◆ **YOUR TASK**: For the entries below, the result should be an exact transcription of the lines from the one with "brown bofineda [836,137,897,226]" up to and including the one with "brown fitomol [712,252,774,351] => nothing", and only those.

=== MATERIALS PROVIDED ===

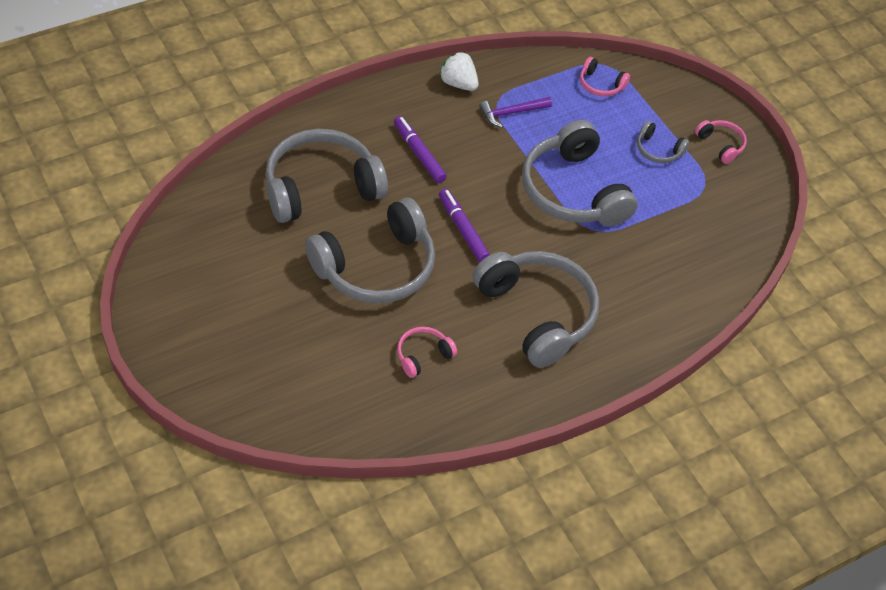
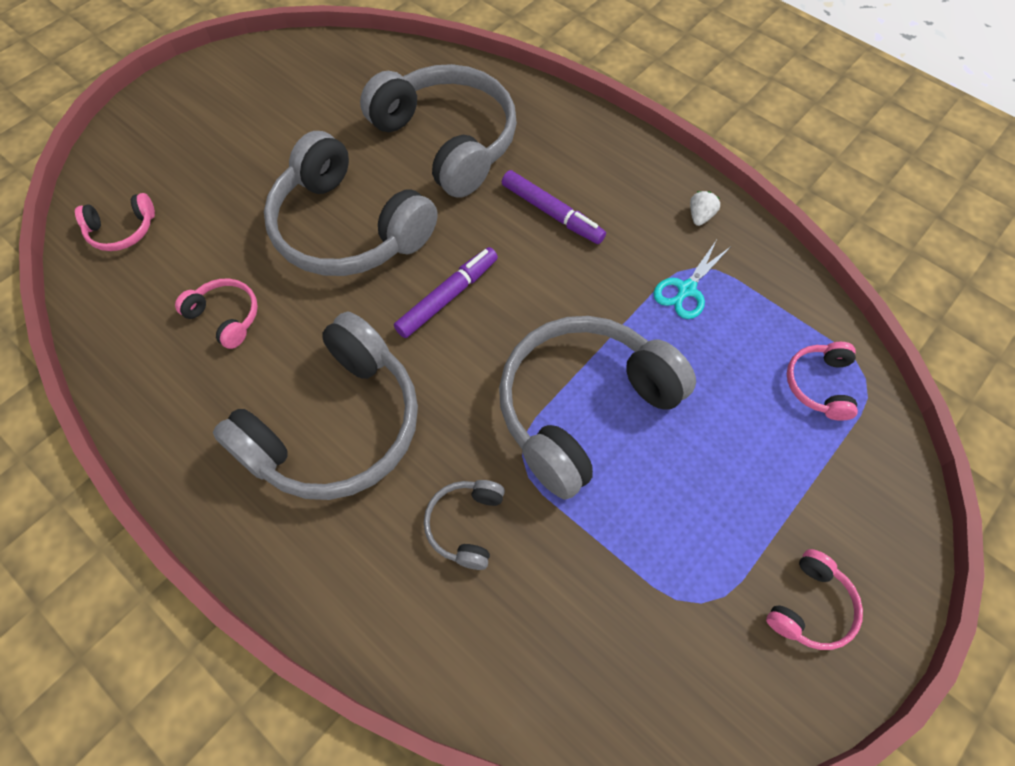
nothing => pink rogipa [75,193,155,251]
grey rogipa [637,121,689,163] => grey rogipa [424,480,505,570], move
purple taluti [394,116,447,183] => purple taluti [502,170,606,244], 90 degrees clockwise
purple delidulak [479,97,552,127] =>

===
=== MATERIALS PROVIDED ===

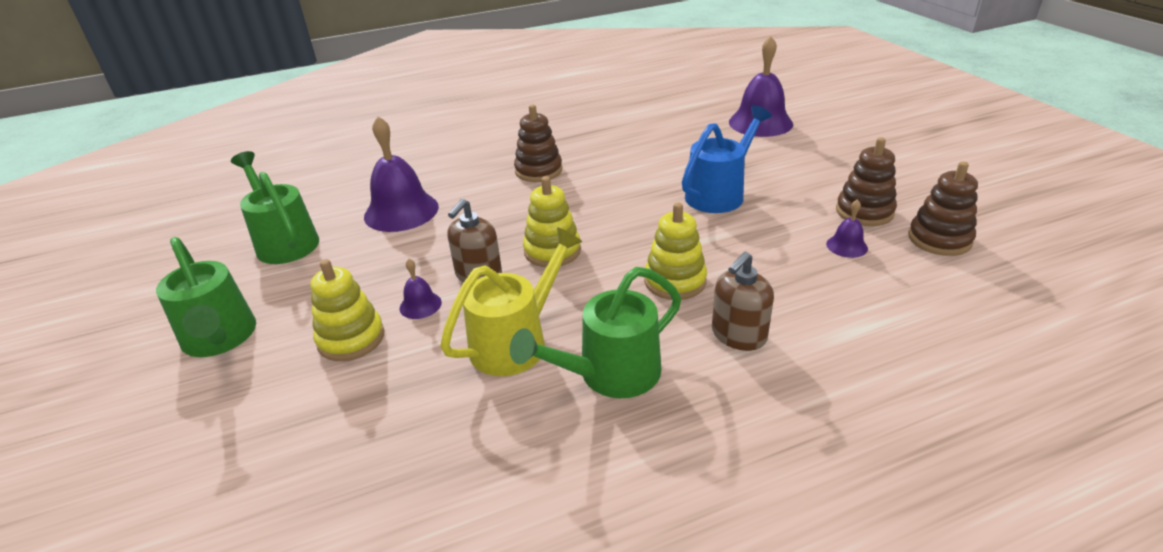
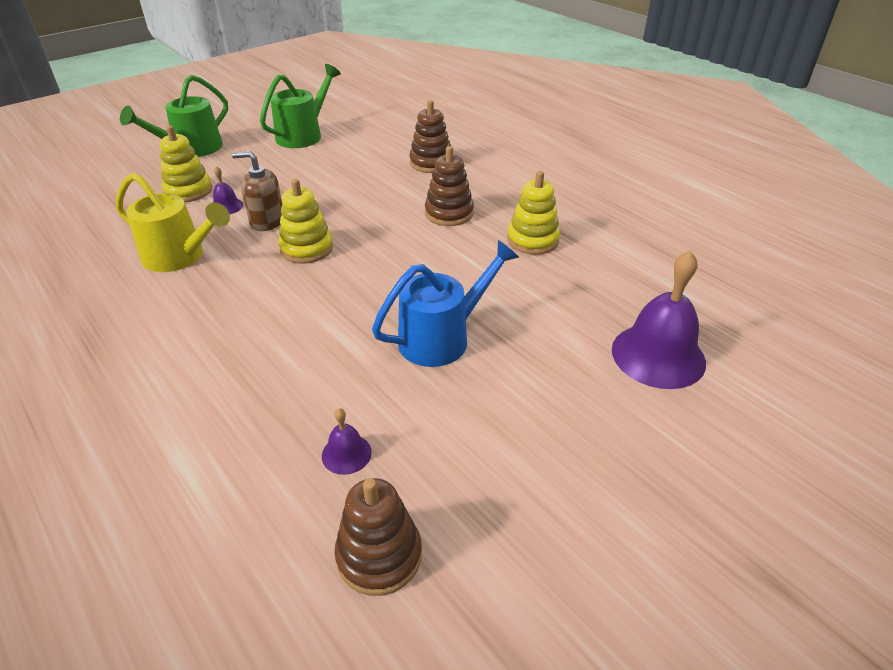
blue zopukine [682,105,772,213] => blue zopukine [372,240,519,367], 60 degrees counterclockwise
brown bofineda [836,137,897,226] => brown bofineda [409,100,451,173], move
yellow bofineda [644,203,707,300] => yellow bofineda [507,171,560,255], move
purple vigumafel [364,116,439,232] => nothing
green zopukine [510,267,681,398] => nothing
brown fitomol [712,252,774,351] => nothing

===

◆ **RESPONSE**:
brown bofineda [836,137,897,226] => brown bofineda [409,100,451,173], move
yellow bofineda [644,203,707,300] => yellow bofineda [507,171,560,255], move
purple vigumafel [364,116,439,232] => nothing
green zopukine [510,267,681,398] => nothing
brown fitomol [712,252,774,351] => nothing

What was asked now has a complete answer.